> _Work task_: Transcribe each record below word for word.

------

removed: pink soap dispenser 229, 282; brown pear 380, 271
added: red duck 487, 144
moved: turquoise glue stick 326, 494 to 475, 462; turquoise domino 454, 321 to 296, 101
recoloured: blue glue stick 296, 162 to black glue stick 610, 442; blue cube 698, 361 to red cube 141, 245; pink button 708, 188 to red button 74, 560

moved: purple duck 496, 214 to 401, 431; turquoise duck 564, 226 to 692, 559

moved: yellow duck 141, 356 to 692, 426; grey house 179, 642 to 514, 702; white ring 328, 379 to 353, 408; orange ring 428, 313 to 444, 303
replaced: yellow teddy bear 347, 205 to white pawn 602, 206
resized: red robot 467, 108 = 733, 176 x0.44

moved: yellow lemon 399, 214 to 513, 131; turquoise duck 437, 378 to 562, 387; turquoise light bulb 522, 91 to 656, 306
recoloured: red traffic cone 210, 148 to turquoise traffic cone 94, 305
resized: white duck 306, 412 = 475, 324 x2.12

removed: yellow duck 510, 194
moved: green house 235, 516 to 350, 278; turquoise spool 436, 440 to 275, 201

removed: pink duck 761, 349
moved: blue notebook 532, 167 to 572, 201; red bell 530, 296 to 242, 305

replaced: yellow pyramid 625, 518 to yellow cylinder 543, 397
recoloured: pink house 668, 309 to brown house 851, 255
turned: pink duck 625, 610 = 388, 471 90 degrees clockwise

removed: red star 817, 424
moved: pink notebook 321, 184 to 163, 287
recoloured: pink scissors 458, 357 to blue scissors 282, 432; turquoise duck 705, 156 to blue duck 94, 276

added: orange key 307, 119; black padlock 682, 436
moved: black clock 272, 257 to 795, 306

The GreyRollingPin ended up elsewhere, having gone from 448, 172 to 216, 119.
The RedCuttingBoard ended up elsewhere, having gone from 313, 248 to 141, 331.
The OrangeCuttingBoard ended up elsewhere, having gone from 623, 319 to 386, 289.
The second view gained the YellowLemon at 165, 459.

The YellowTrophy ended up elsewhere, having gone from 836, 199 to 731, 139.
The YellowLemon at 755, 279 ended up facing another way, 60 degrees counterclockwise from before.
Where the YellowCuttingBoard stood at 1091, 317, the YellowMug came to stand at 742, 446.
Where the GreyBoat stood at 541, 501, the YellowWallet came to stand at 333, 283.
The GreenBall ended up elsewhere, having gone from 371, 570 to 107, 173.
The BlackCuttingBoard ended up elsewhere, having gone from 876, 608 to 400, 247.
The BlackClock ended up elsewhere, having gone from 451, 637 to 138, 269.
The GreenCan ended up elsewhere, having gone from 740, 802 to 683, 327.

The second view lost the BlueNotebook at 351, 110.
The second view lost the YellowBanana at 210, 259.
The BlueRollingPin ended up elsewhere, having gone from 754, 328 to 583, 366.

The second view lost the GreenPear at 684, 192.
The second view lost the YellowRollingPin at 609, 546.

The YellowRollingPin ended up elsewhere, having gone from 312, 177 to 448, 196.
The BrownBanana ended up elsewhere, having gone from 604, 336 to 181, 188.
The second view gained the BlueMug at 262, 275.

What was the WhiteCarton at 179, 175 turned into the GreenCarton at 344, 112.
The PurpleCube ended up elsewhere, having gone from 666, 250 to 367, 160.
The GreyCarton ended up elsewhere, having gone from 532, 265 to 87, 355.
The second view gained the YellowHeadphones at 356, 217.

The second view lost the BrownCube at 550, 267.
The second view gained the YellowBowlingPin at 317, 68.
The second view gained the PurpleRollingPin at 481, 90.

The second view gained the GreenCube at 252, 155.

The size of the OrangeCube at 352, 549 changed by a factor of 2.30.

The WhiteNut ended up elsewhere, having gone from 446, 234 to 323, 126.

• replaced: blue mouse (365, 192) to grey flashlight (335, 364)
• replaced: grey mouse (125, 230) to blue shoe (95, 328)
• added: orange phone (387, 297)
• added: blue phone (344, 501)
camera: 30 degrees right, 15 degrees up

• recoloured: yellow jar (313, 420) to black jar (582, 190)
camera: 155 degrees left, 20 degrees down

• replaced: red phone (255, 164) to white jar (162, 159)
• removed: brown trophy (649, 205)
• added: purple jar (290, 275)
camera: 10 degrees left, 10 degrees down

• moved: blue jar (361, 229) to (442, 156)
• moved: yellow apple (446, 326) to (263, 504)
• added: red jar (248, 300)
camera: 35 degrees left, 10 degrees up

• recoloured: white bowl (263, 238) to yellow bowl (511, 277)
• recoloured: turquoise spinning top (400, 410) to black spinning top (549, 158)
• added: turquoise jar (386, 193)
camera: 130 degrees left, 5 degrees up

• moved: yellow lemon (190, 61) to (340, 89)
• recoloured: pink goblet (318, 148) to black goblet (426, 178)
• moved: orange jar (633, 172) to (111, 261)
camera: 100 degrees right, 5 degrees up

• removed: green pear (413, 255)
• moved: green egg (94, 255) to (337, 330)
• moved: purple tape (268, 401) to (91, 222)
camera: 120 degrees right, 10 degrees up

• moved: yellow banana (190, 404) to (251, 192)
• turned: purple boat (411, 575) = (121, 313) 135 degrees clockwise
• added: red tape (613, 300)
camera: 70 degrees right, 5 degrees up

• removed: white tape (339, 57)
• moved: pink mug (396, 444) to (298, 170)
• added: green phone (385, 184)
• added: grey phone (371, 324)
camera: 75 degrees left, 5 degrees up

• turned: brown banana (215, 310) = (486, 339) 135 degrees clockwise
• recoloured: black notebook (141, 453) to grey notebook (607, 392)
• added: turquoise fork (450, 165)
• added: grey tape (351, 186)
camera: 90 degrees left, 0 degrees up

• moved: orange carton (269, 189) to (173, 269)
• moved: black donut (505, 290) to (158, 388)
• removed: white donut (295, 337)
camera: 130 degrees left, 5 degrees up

------

> _Exercise solution_:
removed: pink soap dispenser 229, 282; brown pear 380, 271
added: red duck 487, 144
moved: turquoise glue stick 326, 494 to 475, 462; turquoise domino 454, 321 to 296, 101
recoloured: blue glue stick 296, 162 to black glue stick 610, 442; blue cube 698, 361 to red cube 141, 245; pink button 708, 188 to red button 74, 560

moved: purple duck 496, 214 to 401, 431; turquoise duck 564, 226 to 692, 559

moved: yellow duck 141, 356 to 692, 426; grey house 179, 642 to 514, 702; white ring 328, 379 to 353, 408; orange ring 428, 313 to 444, 303
replaced: yellow teddy bear 347, 205 to white pawn 602, 206
resized: red robot 467, 108 = 733, 176 x0.44

moved: yellow lemon 399, 214 to 513, 131; turquoise duck 437, 378 to 562, 387; turquoise light bulb 522, 91 to 656, 306
recoloured: red traffic cone 210, 148 to turquoise traffic cone 94, 305
resized: white duck 306, 412 = 475, 324 x2.12

removed: yellow duck 510, 194
moved: green house 235, 516 to 350, 278; turquoise spool 436, 440 to 275, 201

removed: pink duck 761, 349
moved: blue notebook 532, 167 to 572, 201; red bell 530, 296 to 242, 305

replaced: yellow pyramid 625, 518 to yellow cylinder 543, 397
recoloured: pink house 668, 309 to brown house 851, 255
turned: pink duck 625, 610 = 388, 471 90 degrees clockwise

removed: red star 817, 424
moved: pink notebook 321, 184 to 163, 287
recoloured: pink scissors 458, 357 to blue scissors 282, 432; turquoise duck 705, 156 to blue duck 94, 276

added: orange key 307, 119; black padlock 682, 436
moved: black clock 272, 257 to 795, 306

The GreyRollingPin ended up elsewhere, having gone from 448, 172 to 216, 119.
The RedCuttingBoard ended up elsewhere, having gone from 313, 248 to 141, 331.
The OrangeCuttingBoard ended up elsewhere, having gone from 623, 319 to 386, 289.
The second view gained the YellowLemon at 165, 459.

The YellowTrophy ended up elsewhere, having gone from 836, 199 to 731, 139.
The YellowLemon at 755, 279 ended up facing another way, 60 degrees counterclockwise from before.
Where the YellowCuttingBoard stood at 1091, 317, the YellowMug came to stand at 742, 446.
Where the GreyBoat stood at 541, 501, the YellowWallet came to stand at 333, 283.
The GreenBall ended up elsewhere, having gone from 371, 570 to 107, 173.
The BlackCuttingBoard ended up elsewhere, having gone from 876, 608 to 400, 247.
The BlackClock ended up elsewhere, having gone from 451, 637 to 138, 269.
The GreenCan ended up elsewhere, having gone from 740, 802 to 683, 327.

The second view lost the BlueNotebook at 351, 110.
The second view lost the YellowBanana at 210, 259.
The BlueRollingPin ended up elsewhere, having gone from 754, 328 to 583, 366.

The second view lost the GreenPear at 684, 192.
The second view lost the YellowRollingPin at 609, 546.

The YellowRollingPin ended up elsewhere, having gone from 312, 177 to 448, 196.
The BrownBanana ended up elsewhere, having gone from 604, 336 to 181, 188.
The second view gained the BlueMug at 262, 275.

What was the WhiteCarton at 179, 175 turned into the GreenCarton at 344, 112.
The PurpleCube ended up elsewhere, having gone from 666, 250 to 367, 160.
The GreyCarton ended up elsewhere, having gone from 532, 265 to 87, 355.
The second view gained the YellowHeadphones at 356, 217.

The second view lost the BrownCube at 550, 267.
The second view gained the YellowBowlingPin at 317, 68.
The second view gained the PurpleRollingPin at 481, 90.

The second view gained the GreenCube at 252, 155.

The size of the OrangeCube at 352, 549 changed by a factor of 2.30.

The WhiteNut ended up elsewhere, having gone from 446, 234 to 323, 126.

• replaced: blue mouse (365, 192) to grey flashlight (335, 364)
• replaced: grey mouse (125, 230) to blue shoe (95, 328)
• added: orange phone (387, 297)
• added: blue phone (344, 501)
camera: 30 degrees right, 15 degrees up

• recoloured: yellow jar (313, 420) to black jar (582, 190)
camera: 155 degrees left, 20 degrees down

• replaced: red phone (255, 164) to white jar (162, 159)
• removed: brown trophy (649, 205)
• added: purple jar (290, 275)
camera: 10 degrees left, 10 degrees down

• moved: blue jar (361, 229) to (442, 156)
• moved: yellow apple (446, 326) to (263, 504)
• added: red jar (248, 300)
camera: 35 degrees left, 10 degrees up

• recoloured: white bowl (263, 238) to yellow bowl (511, 277)
• recoloured: turquoise spinning top (400, 410) to black spinning top (549, 158)
• added: turquoise jar (386, 193)
camera: 130 degrees left, 5 degrees up

• moved: yellow lemon (190, 61) to (340, 89)
• recoloured: pink goblet (318, 148) to black goblet (426, 178)
• moved: orange jar (633, 172) to (111, 261)
camera: 100 degrees right, 5 degrees up

• removed: green pear (413, 255)
• moved: green egg (94, 255) to (337, 330)
• moved: purple tape (268, 401) to (91, 222)
camera: 120 degrees right, 10 degrees up

• moved: yellow banana (190, 404) to (251, 192)
• turned: purple boat (411, 575) = (121, 313) 135 degrees clockwise
• added: red tape (613, 300)
camera: 70 degrees right, 5 degrees up

• removed: white tape (339, 57)
• moved: pink mug (396, 444) to (298, 170)
• added: green phone (385, 184)
• added: grey phone (371, 324)
camera: 75 degrees left, 5 degrees up

• turned: brown banana (215, 310) = (486, 339) 135 degrees clockwise
• recoloured: black notebook (141, 453) to grey notebook (607, 392)
• added: turquoise fork (450, 165)
• added: grey tape (351, 186)
camera: 90 degrees left, 0 degrees up

• moved: orange carton (269, 189) to (173, 269)
• moved: black donut (505, 290) to (158, 388)
• removed: white donut (295, 337)
camera: 130 degrees left, 5 degrees up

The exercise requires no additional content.